# Problem to work on
With the pictures left out, write out the records verbatim.

▶

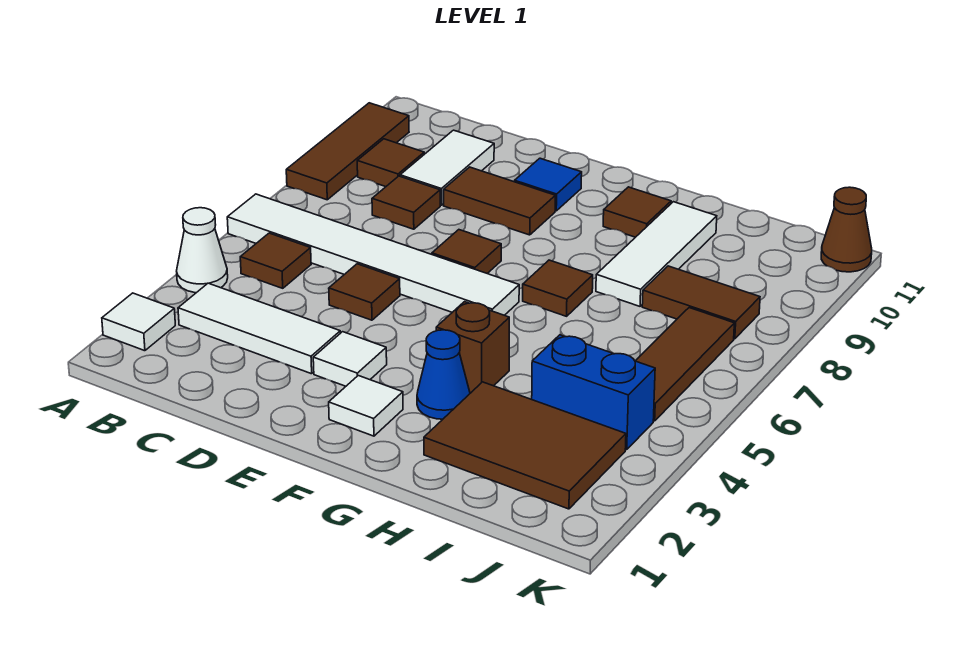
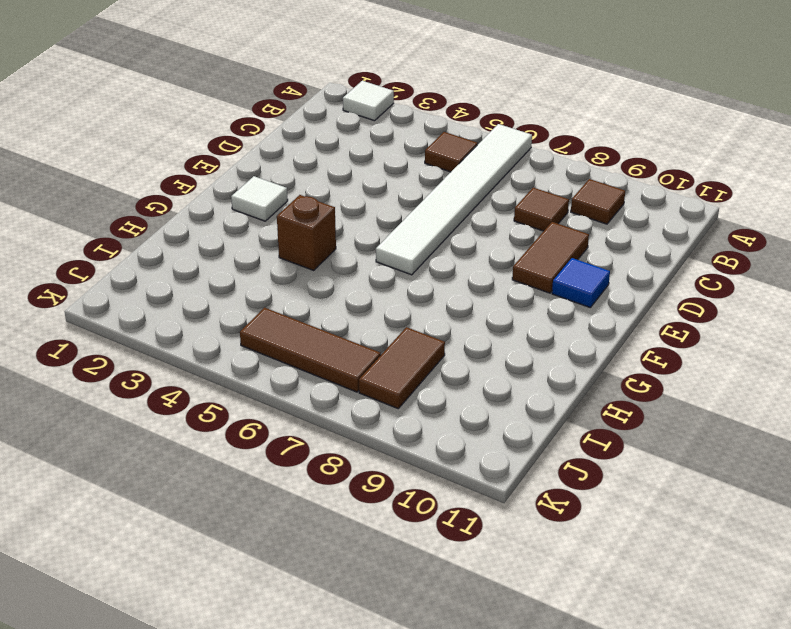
none -> white cone A4 level 1
none -> brown tile A8:A10 level 1
none -> white tile B3:D3 level 1

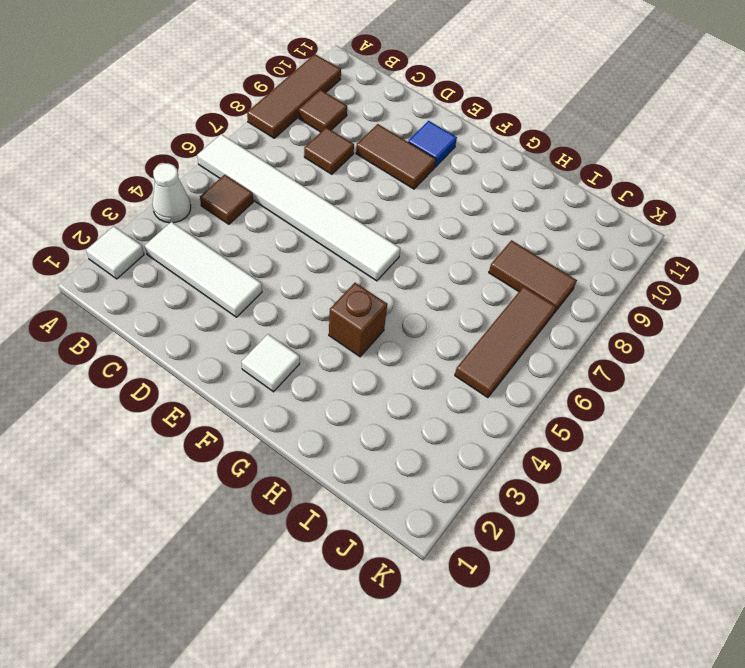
none -> white tile C9:C10 level 1
none -> brown tile D5 level 1
none -> white tile E3 level 1

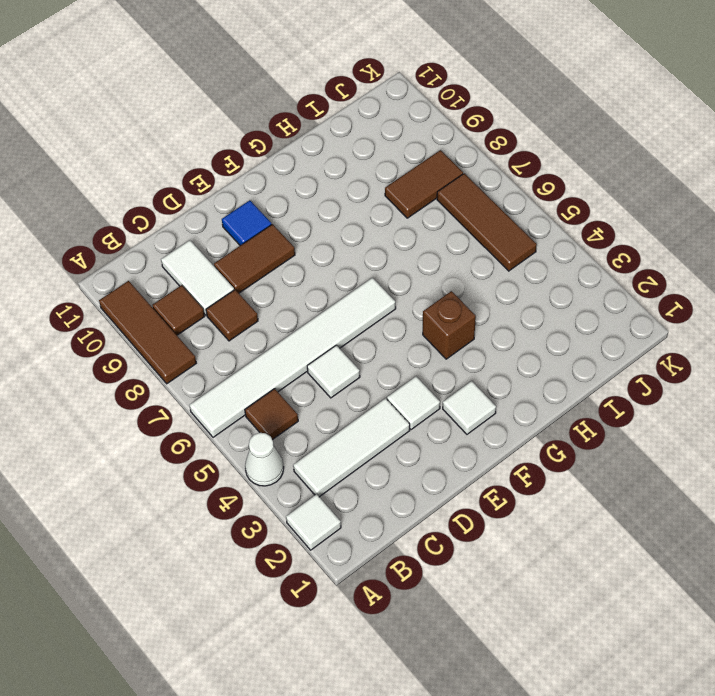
white tile D5 level 1 -> brown tile D5 level 1
none -> brown tile E7 level 1
none -> blue cone G3 level 1
none -> brown tile G7 level 1

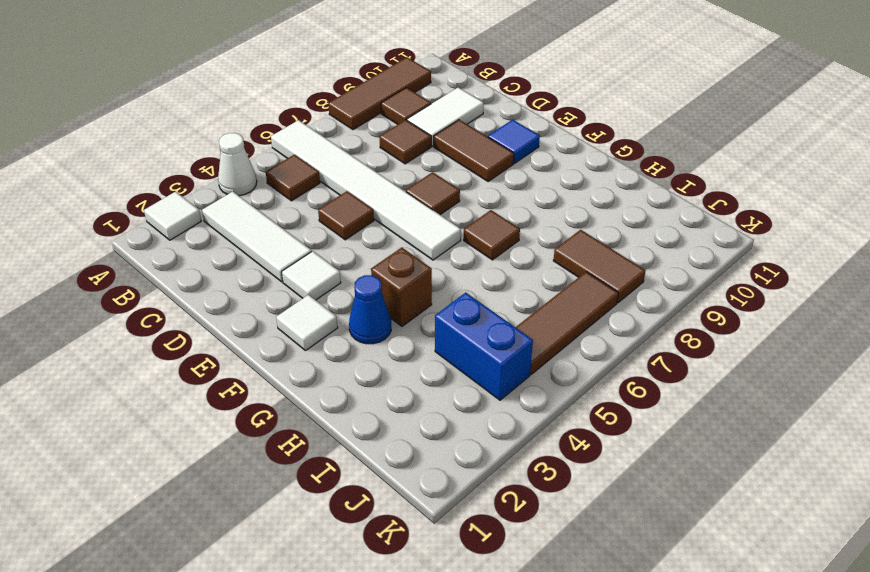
none -> brown tile G10 level 1
none -> brown tile H2:J3 level 1
none -> white tile H8:H10 level 1

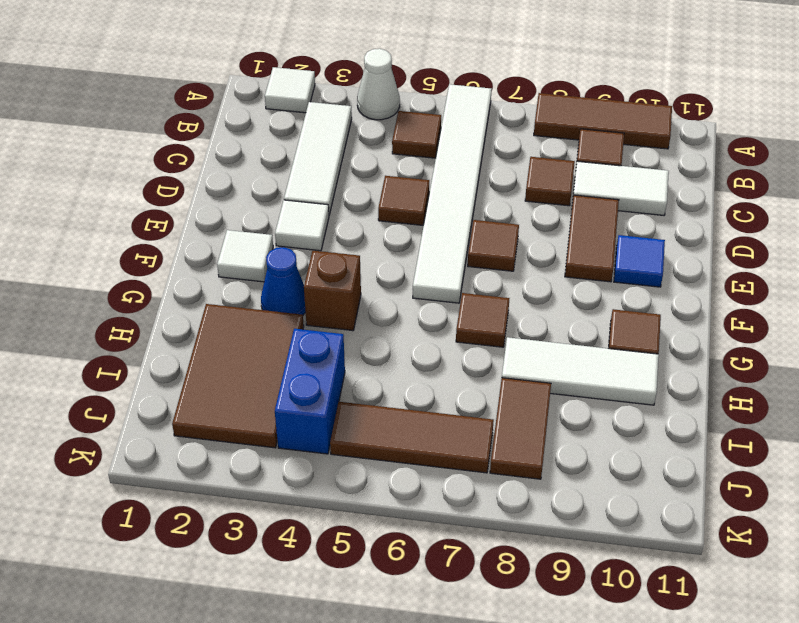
none -> brown cone K11 level 1

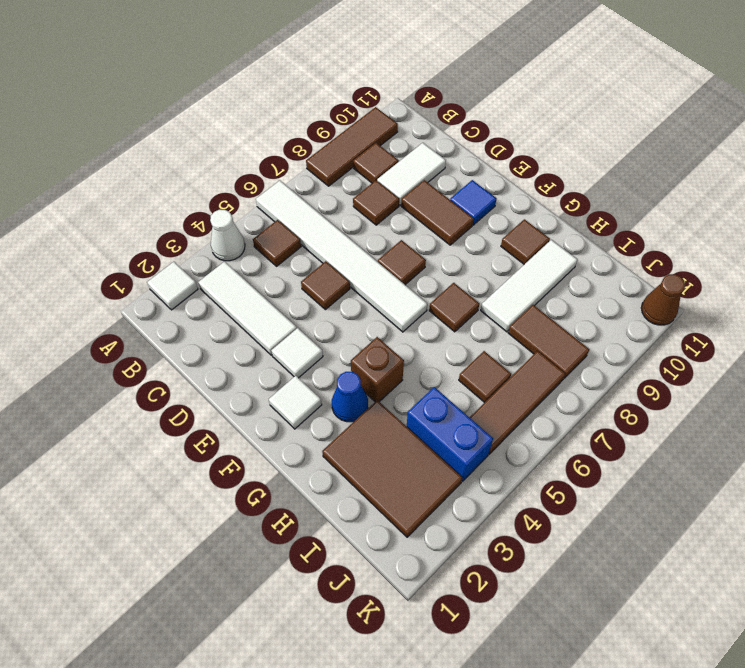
brown tile I6 level 1 -> none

◀

# Answer to this problem
none -> white cone A4 level 1
none -> brown tile A8:A10 level 1
none -> white tile B3:D3 level 1

none -> white tile C9:C10 level 1
none -> brown tile D5 level 1
none -> white tile E3 level 1

white tile D5 level 1 -> brown tile D5 level 1
none -> brown tile E7 level 1
none -> blue cone G3 level 1
none -> brown tile G7 level 1

none -> brown tile G10 level 1
none -> brown tile H2:J3 level 1
none -> white tile H8:H10 level 1

none -> brown cone K11 level 1

brown tile I6 level 1 -> none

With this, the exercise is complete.